Start of INPUT RECORDS
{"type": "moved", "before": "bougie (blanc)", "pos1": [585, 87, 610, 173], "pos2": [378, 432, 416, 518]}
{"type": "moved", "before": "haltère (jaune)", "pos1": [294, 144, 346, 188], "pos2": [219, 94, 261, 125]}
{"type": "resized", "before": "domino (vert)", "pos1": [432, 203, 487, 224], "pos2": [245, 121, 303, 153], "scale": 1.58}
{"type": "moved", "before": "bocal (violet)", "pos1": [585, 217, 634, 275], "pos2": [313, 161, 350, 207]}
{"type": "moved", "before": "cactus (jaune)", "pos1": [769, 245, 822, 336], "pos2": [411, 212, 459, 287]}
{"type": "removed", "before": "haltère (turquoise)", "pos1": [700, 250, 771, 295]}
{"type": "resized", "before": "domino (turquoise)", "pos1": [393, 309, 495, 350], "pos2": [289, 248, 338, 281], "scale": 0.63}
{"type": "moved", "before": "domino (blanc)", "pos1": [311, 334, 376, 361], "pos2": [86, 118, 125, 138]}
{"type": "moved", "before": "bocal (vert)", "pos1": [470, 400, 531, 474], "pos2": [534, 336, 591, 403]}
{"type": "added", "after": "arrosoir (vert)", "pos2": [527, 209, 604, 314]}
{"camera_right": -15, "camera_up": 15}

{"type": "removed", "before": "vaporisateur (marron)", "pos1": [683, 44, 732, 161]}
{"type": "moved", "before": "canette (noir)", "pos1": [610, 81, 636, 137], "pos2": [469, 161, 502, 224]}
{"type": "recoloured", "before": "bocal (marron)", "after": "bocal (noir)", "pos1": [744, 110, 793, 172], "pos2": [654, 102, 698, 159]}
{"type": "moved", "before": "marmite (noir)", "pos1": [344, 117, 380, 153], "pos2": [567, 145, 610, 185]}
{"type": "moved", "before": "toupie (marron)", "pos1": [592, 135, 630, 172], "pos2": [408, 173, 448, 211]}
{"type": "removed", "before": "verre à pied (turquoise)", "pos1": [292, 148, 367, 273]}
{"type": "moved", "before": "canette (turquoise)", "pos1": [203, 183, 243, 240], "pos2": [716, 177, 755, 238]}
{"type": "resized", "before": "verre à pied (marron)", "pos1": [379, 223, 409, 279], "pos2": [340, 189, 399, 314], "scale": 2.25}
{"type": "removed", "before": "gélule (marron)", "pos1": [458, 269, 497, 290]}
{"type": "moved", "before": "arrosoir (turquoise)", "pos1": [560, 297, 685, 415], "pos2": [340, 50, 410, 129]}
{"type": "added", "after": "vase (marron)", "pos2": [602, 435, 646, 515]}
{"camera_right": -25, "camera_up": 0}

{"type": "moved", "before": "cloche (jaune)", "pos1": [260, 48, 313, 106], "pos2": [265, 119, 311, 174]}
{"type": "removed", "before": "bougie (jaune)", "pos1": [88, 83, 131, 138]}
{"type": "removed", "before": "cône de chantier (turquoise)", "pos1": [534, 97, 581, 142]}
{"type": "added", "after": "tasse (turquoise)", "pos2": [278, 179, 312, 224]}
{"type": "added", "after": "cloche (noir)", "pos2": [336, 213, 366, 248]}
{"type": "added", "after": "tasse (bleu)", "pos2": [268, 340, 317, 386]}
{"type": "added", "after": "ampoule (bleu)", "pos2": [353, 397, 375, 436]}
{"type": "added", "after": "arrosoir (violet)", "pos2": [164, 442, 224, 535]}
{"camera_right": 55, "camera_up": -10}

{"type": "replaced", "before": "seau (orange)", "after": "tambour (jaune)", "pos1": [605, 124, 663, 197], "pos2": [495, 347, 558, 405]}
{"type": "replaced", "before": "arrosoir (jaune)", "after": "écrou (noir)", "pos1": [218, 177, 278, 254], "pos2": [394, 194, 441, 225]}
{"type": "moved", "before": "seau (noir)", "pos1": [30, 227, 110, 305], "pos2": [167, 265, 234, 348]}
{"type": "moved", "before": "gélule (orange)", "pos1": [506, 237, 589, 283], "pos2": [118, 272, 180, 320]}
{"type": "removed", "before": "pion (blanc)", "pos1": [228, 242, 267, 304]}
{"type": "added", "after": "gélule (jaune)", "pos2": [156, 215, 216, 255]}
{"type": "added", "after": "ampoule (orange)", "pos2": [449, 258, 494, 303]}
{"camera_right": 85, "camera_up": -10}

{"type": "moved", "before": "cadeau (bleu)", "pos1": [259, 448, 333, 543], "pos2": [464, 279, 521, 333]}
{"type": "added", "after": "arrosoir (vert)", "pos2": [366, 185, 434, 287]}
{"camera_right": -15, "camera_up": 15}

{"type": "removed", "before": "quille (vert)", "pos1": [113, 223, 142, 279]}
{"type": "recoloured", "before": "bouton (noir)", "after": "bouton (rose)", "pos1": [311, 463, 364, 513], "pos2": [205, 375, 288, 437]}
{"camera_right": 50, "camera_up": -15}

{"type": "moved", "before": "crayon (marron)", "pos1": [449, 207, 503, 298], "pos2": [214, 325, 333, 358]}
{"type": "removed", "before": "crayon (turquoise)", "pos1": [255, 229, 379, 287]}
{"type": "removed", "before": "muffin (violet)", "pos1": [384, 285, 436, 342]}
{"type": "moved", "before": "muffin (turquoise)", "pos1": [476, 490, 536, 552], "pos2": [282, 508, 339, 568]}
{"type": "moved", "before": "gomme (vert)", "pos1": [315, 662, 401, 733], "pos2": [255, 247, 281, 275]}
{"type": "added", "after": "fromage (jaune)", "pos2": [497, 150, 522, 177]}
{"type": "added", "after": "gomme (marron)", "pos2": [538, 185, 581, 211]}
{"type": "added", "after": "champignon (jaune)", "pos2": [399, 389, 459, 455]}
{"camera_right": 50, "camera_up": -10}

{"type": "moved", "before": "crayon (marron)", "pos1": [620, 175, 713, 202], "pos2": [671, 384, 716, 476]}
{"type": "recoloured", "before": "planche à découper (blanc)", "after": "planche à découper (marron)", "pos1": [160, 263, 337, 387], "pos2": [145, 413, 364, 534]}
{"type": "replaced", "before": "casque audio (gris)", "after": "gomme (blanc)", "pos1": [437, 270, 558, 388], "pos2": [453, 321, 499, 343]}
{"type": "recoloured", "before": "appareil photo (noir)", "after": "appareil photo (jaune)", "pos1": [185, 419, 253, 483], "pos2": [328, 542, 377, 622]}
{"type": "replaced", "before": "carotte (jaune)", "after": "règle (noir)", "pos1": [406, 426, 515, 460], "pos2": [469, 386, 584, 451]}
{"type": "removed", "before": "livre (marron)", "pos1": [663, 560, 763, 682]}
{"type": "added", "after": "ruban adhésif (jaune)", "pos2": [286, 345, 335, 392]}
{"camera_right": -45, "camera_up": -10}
End of INPUT RECORDS
[TASK INSTRUCTIONS]: Could you write out all of the entries precisely as they stand?

[ANSWER SPACE]:
{"type": "moved", "before": "bougie (blanc)", "pos1": [585, 87, 610, 173], "pos2": [378, 432, 416, 518]}
{"type": "moved", "before": "haltère (jaune)", "pos1": [294, 144, 346, 188], "pos2": [219, 94, 261, 125]}
{"type": "resized", "before": "domino (vert)", "pos1": [432, 203, 487, 224], "pos2": [245, 121, 303, 153], "scale": 1.58}
{"type": "moved", "before": "bocal (violet)", "pos1": [585, 217, 634, 275], "pos2": [313, 161, 350, 207]}
{"type": "moved", "before": "cactus (jaune)", "pos1": [769, 245, 822, 336], "pos2": [411, 212, 459, 287]}
{"type": "removed", "before": "haltère (turquoise)", "pos1": [700, 250, 771, 295]}
{"type": "resized", "before": "domino (turquoise)", "pos1": [393, 309, 495, 350], "pos2": [289, 248, 338, 281], "scale": 0.63}
{"type": "moved", "before": "domino (blanc)", "pos1": [311, 334, 376, 361], "pos2": [86, 118, 125, 138]}
{"type": "moved", "before": "bocal (vert)", "pos1": [470, 400, 531, 474], "pos2": [534, 336, 591, 403]}
{"type": "added", "after": "arrosoir (vert)", "pos2": [527, 209, 604, 314]}
{"camera_right": -15, "camera_up": 15}

{"type": "removed", "before": "vaporisateur (marron)", "pos1": [683, 44, 732, 161]}
{"type": "moved", "before": "canette (noir)", "pos1": [610, 81, 636, 137], "pos2": [469, 161, 502, 224]}
{"type": "recoloured", "before": "bocal (marron)", "after": "bocal (noir)", "pos1": [744, 110, 793, 172], "pos2": [654, 102, 698, 159]}
{"type": "moved", "before": "marmite (noir)", "pos1": [344, 117, 380, 153], "pos2": [567, 145, 610, 185]}
{"type": "moved", "before": "toupie (marron)", "pos1": [592, 135, 630, 172], "pos2": [408, 173, 448, 211]}
{"type": "removed", "before": "verre à pied (turquoise)", "pos1": [292, 148, 367, 273]}
{"type": "moved", "before": "canette (turquoise)", "pos1": [203, 183, 243, 240], "pos2": [716, 177, 755, 238]}
{"type": "resized", "before": "verre à pied (marron)", "pos1": [379, 223, 409, 279], "pos2": [340, 189, 399, 314], "scale": 2.25}
{"type": "removed", "before": "gélule (marron)", "pos1": [458, 269, 497, 290]}
{"type": "moved", "before": "arrosoir (turquoise)", "pos1": [560, 297, 685, 415], "pos2": [340, 50, 410, 129]}
{"type": "added", "after": "vase (marron)", "pos2": [602, 435, 646, 515]}
{"camera_right": -25, "camera_up": 0}

{"type": "moved", "before": "cloche (jaune)", "pos1": [260, 48, 313, 106], "pos2": [265, 119, 311, 174]}
{"type": "removed", "before": "bougie (jaune)", "pos1": [88, 83, 131, 138]}
{"type": "removed", "before": "cône de chantier (turquoise)", "pos1": [534, 97, 581, 142]}
{"type": "added", "after": "tasse (turquoise)", "pos2": [278, 179, 312, 224]}
{"type": "added", "after": "cloche (noir)", "pos2": [336, 213, 366, 248]}
{"type": "added", "after": "tasse (bleu)", "pos2": [268, 340, 317, 386]}
{"type": "added", "after": "ampoule (bleu)", "pos2": [353, 397, 375, 436]}
{"type": "added", "after": "arrosoir (violet)", "pos2": [164, 442, 224, 535]}
{"camera_right": 55, "camera_up": -10}

{"type": "replaced", "before": "seau (orange)", "after": "tambour (jaune)", "pos1": [605, 124, 663, 197], "pos2": [495, 347, 558, 405]}
{"type": "replaced", "before": "arrosoir (jaune)", "after": "écrou (noir)", "pos1": [218, 177, 278, 254], "pos2": [394, 194, 441, 225]}
{"type": "moved", "before": "seau (noir)", "pos1": [30, 227, 110, 305], "pos2": [167, 265, 234, 348]}
{"type": "moved", "before": "gélule (orange)", "pos1": [506, 237, 589, 283], "pos2": [118, 272, 180, 320]}
{"type": "removed", "before": "pion (blanc)", "pos1": [228, 242, 267, 304]}
{"type": "added", "after": "gélule (jaune)", "pos2": [156, 215, 216, 255]}
{"type": "added", "after": "ampoule (orange)", "pos2": [449, 258, 494, 303]}
{"camera_right": 85, "camera_up": -10}

{"type": "moved", "before": "cadeau (bleu)", "pos1": [259, 448, 333, 543], "pos2": [464, 279, 521, 333]}
{"type": "added", "after": "arrosoir (vert)", "pos2": [366, 185, 434, 287]}
{"camera_right": -15, "camera_up": 15}

{"type": "removed", "before": "quille (vert)", "pos1": [113, 223, 142, 279]}
{"type": "recoloured", "before": "bouton (noir)", "after": "bouton (rose)", "pos1": [311, 463, 364, 513], "pos2": [205, 375, 288, 437]}
{"camera_right": 50, "camera_up": -15}

{"type": "moved", "before": "crayon (marron)", "pos1": [449, 207, 503, 298], "pos2": [214, 325, 333, 358]}
{"type": "removed", "before": "crayon (turquoise)", "pos1": [255, 229, 379, 287]}
{"type": "removed", "before": "muffin (violet)", "pos1": [384, 285, 436, 342]}
{"type": "moved", "before": "muffin (turquoise)", "pos1": [476, 490, 536, 552], "pos2": [282, 508, 339, 568]}
{"type": "moved", "before": "gomme (vert)", "pos1": [315, 662, 401, 733], "pos2": [255, 247, 281, 275]}
{"type": "added", "after": "fromage (jaune)", "pos2": [497, 150, 522, 177]}
{"type": "added", "after": "gomme (marron)", "pos2": [538, 185, 581, 211]}
{"type": "added", "after": "champignon (jaune)", "pos2": [399, 389, 459, 455]}
{"camera_right": 50, "camera_up": -10}

{"type": "moved", "before": "crayon (marron)", "pos1": [620, 175, 713, 202], "pos2": [671, 384, 716, 476]}
{"type": "recoloured", "before": "planche à découper (blanc)", "after": "planche à découper (marron)", "pos1": [160, 263, 337, 387], "pos2": [145, 413, 364, 534]}
{"type": "replaced", "before": "casque audio (gris)", "after": "gomme (blanc)", "pos1": [437, 270, 558, 388], "pos2": [453, 321, 499, 343]}
{"type": "recoloured", "before": "appareil photo (noir)", "after": "appareil photo (jaune)", "pos1": [185, 419, 253, 483], "pos2": [328, 542, 377, 622]}
{"type": "replaced", "before": "carotte (jaune)", "after": "règle (noir)", "pos1": [406, 426, 515, 460], "pos2": [469, 386, 584, 451]}
{"type": "removed", "before": "livre (marron)", "pos1": [663, 560, 763, 682]}
{"type": "added", "after": "ruban adhésif (jaune)", "pos2": [286, 345, 335, 392]}
{"camera_right": -45, "camera_up": -10}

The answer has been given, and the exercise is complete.